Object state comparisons

━━━━━━━━━━━━━━━━━━━━━━━━━━━━━━

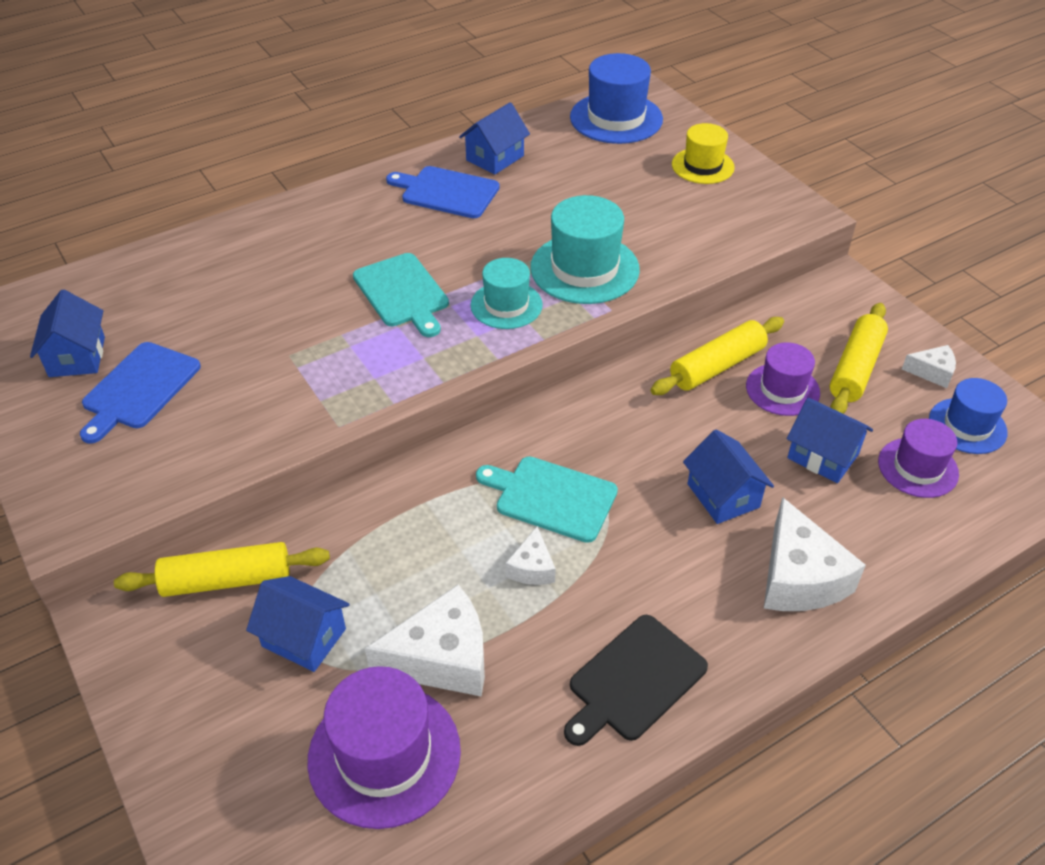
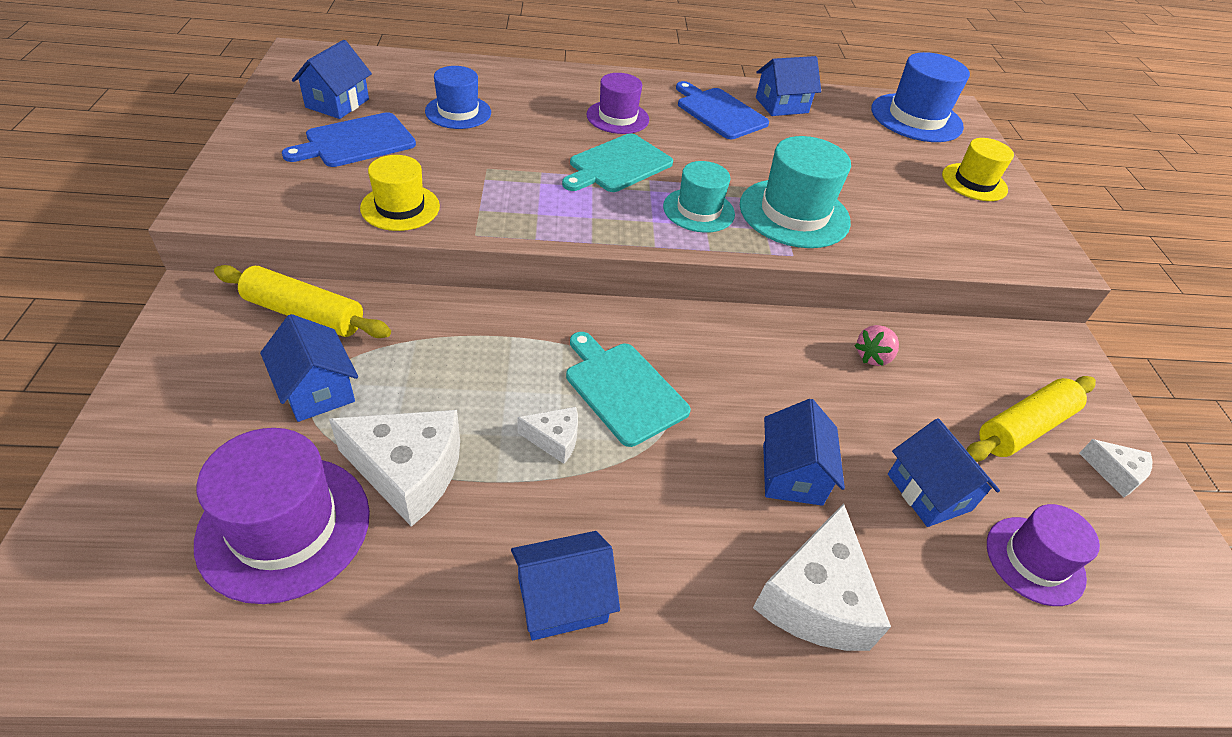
camera: 25 degrees right, 0 degrees up
(247, 434) = (400, 207): none -> yellow hat
(402, 293) = (618, 165): turquoise cutting board -> turquoise cutting board turned 45 degrees clockwise
(532, 568) = (554, 439): white cheese -> white cheese turned 120 degrees counterclockwise
(634, 680) = (562, 599): black cutting board -> blue house
(717, 366) = (873, 357): yellow rolling pin -> pink strawberry
(782, 389) = (928, 409): purple hat -> purple hat (617, 117)
(967, 426) = (1126, 548): blue hat -> blue hat (458, 112)

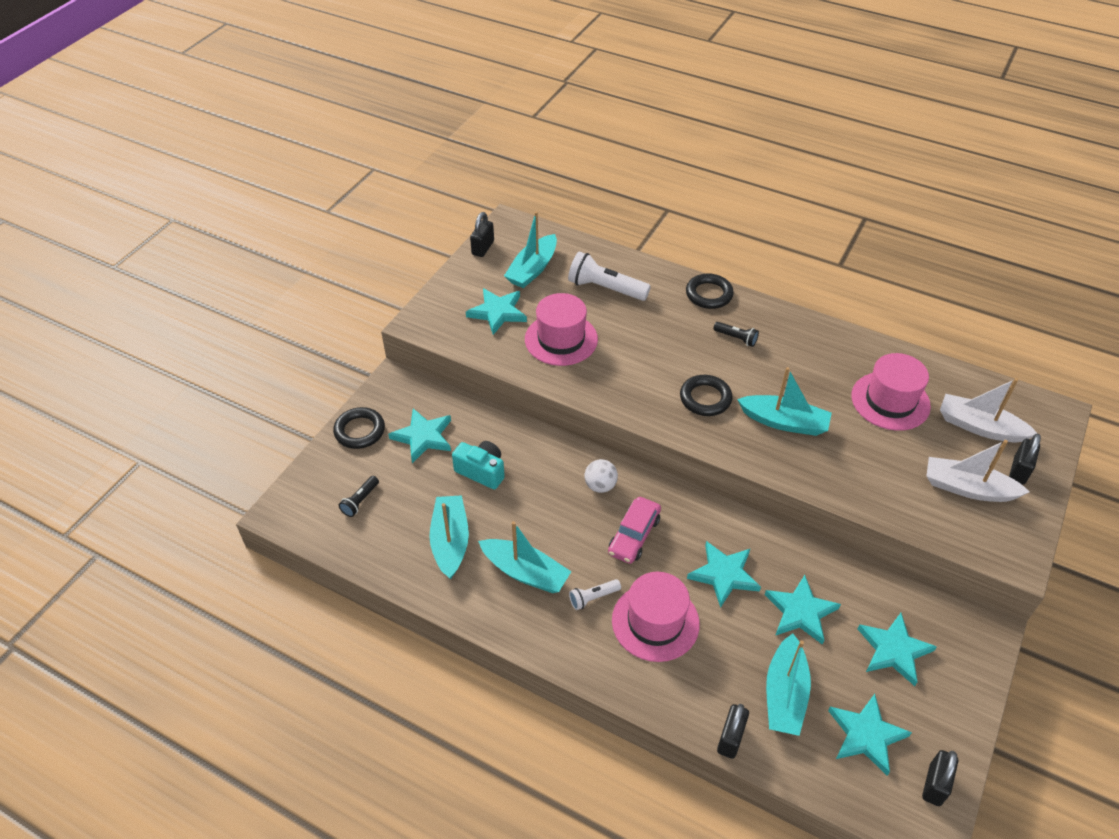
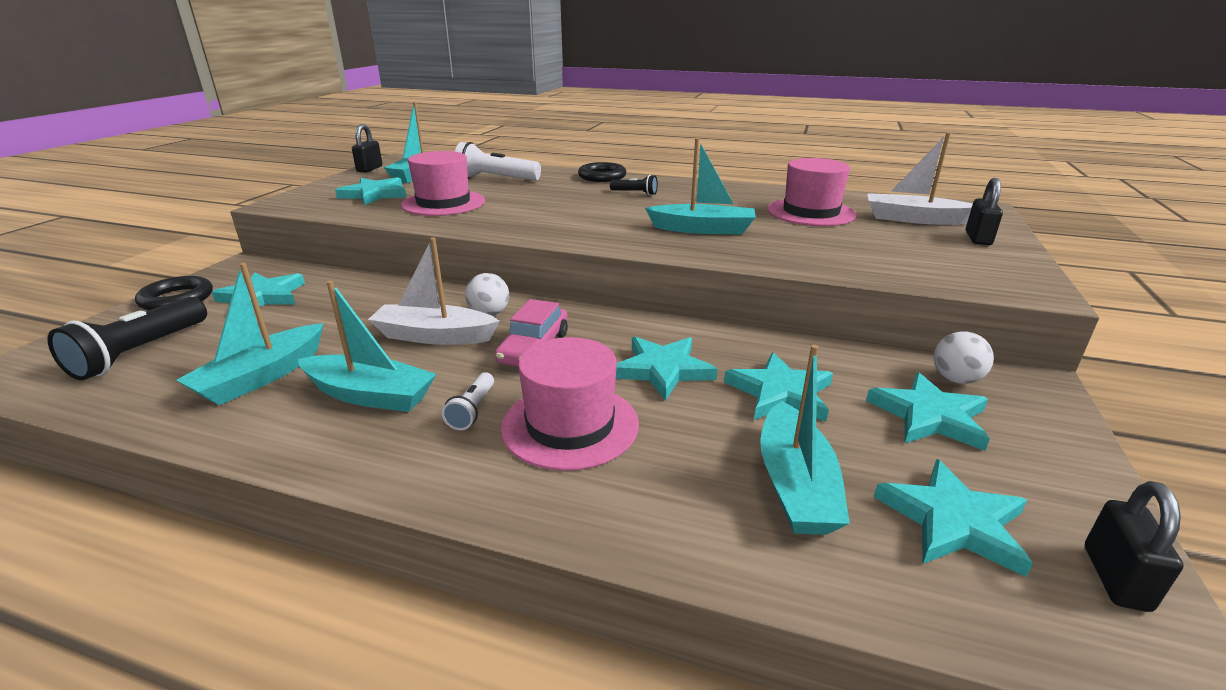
camera: 10 degrees left, 20 degrees down
(360, 501) = (140, 353): black flashlight -> black flashlight, size x1.91
(450, 541) = (262, 377): turquoise boat -> turquoise boat turned 135 degrees counterclockwise
(481, 471) = (331, 315): turquoise camera -> none
(593, 598) = (472, 410): white flashlight -> white flashlight turned 45 degrees counterclockwise
(705, 398) = (609, 222): black ring -> none
(730, 738) = (724, 559): black padlock -> none
(931, 617) = (955, 379): none -> white ball
(967, 488) = (933, 252): white boat -> white boat (434, 336)

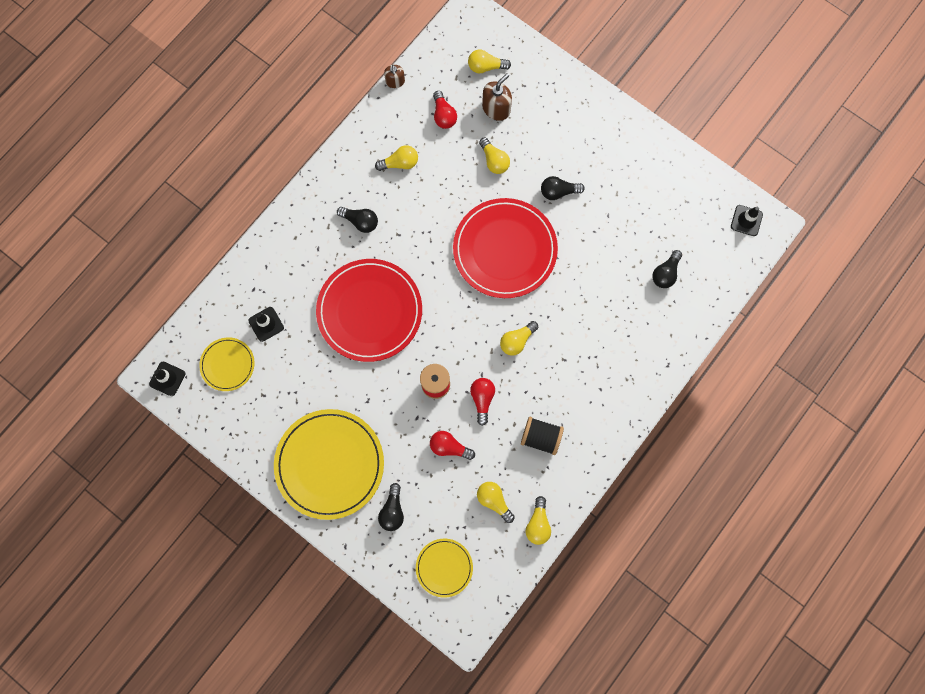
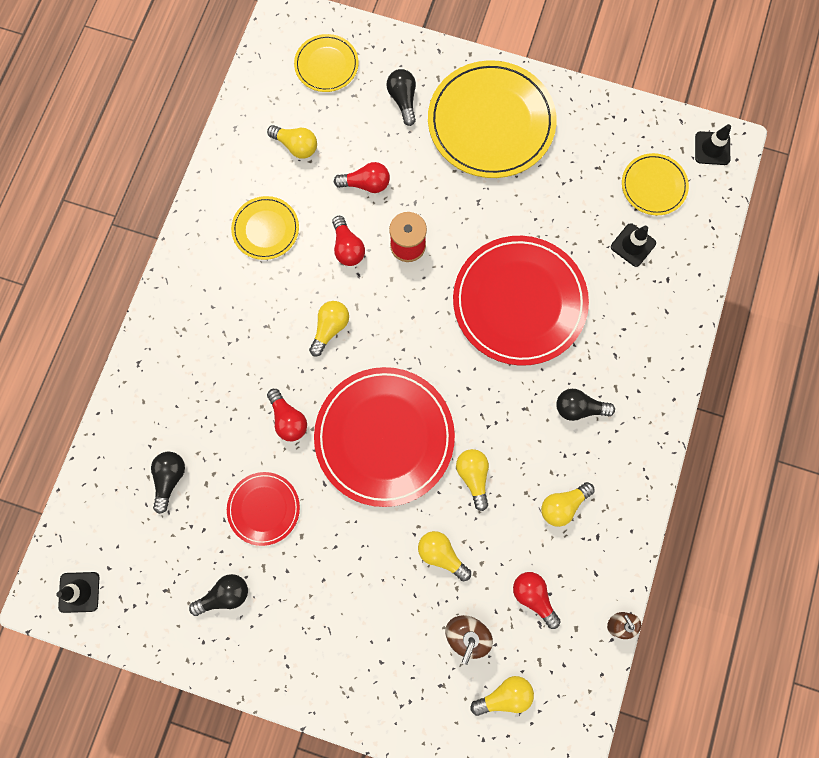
camera: 160 degrees right, 0 degrees up
(538, 524) = (240, 139): yellow light bulb -> yellow light bulb (473, 476)
(541, 437) = (265, 229): black spool -> yellow plate
(558, 192) = (341, 541): black light bulb -> black light bulb (225, 595)
(569, 285) = (288, 419): none -> red light bulb
(605, 231) = (264, 508): none -> red plate

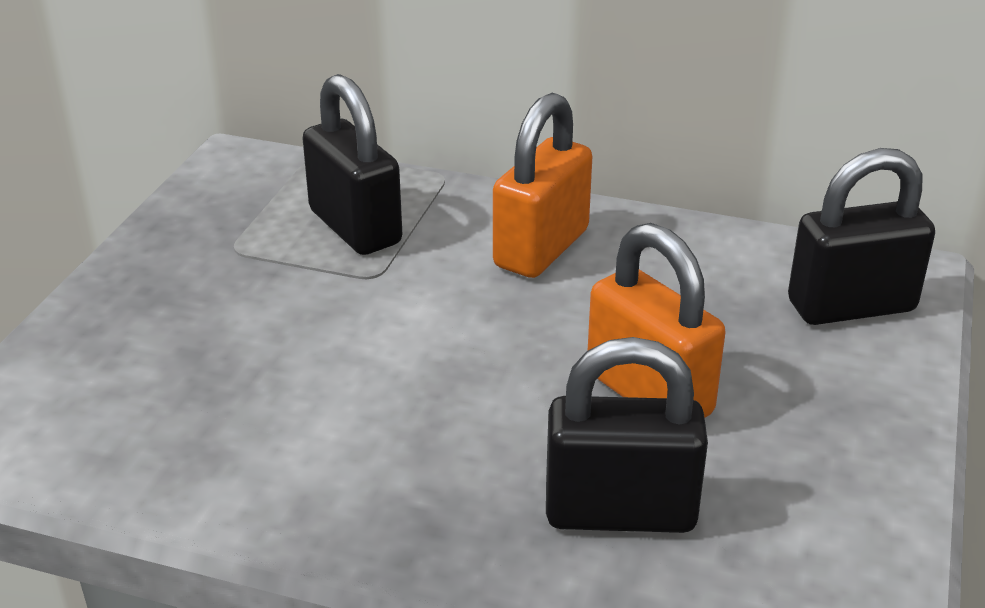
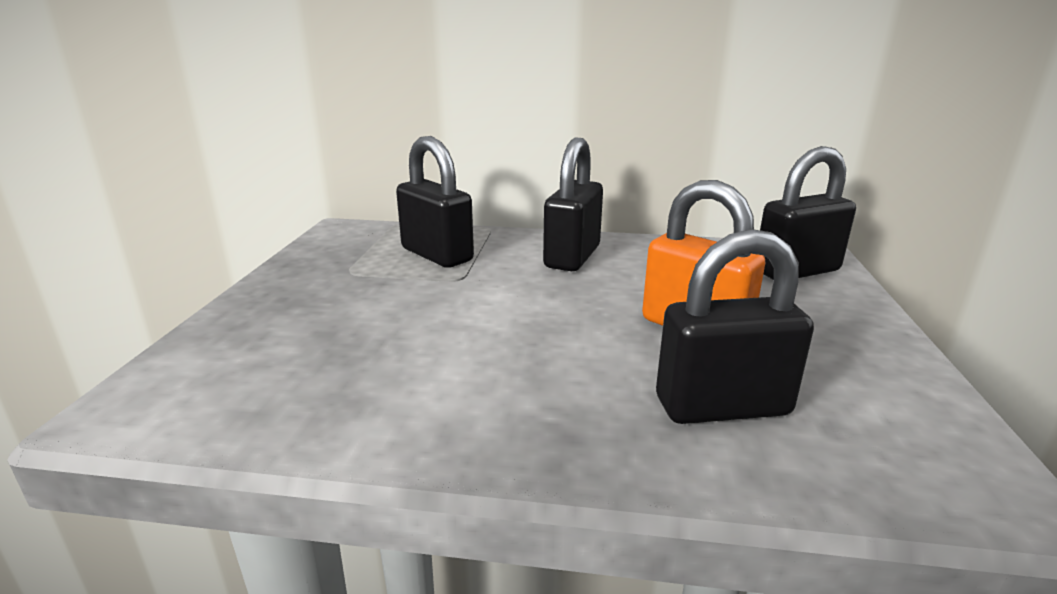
camera: 10 degrees left, 10 degrees down
(541, 248) = (572, 257): orange padlock -> black padlock

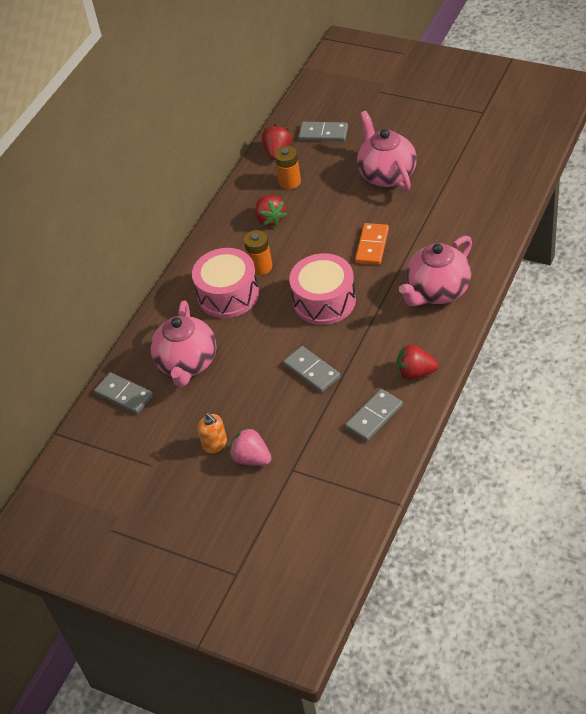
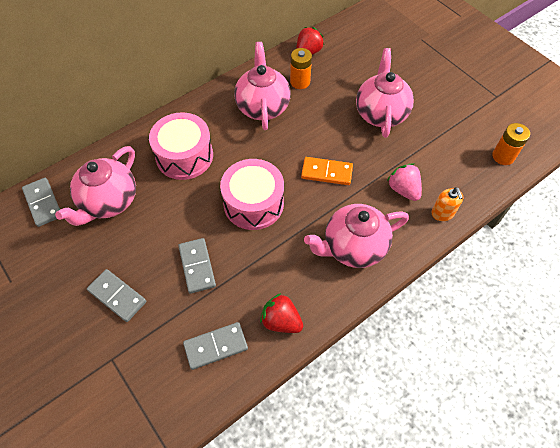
camera: 20 degrees right, 10 degrees up
(215, 444) = (72, 292): orange soap dispenser -> orange soap dispenser (442, 213)
(251, 458) = (88, 326): pink strawberry -> pink strawberry (403, 190)
(260, 267) = (226, 145): orange battery -> orange battery (503, 156)
(270, 219) = (263, 107): red strawberry -> pink teapot
(323, 133) = (353, 54): grey domino -> grey domino (117, 296)
(372, 246) = (326, 172): orange domino -> orange domino turned 60 degrees clockwise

━━━━━━━━━━━━━━━━━━━━━━━━━━━━━━

- Task details: Reproduce the records above from their first line to the line bearing "(634, 680) = (562, 599): black", both ends included, leaving every picture out.

- Solution below:
camera: 25 degrees right, 0 degrees up
(247, 434) = (400, 207): none -> yellow hat
(402, 293) = (618, 165): turquoise cutting board -> turquoise cutting board turned 45 degrees clockwise
(532, 568) = (554, 439): white cheese -> white cheese turned 120 degrees counterclockwise
(634, 680) = (562, 599): black cutting board -> blue house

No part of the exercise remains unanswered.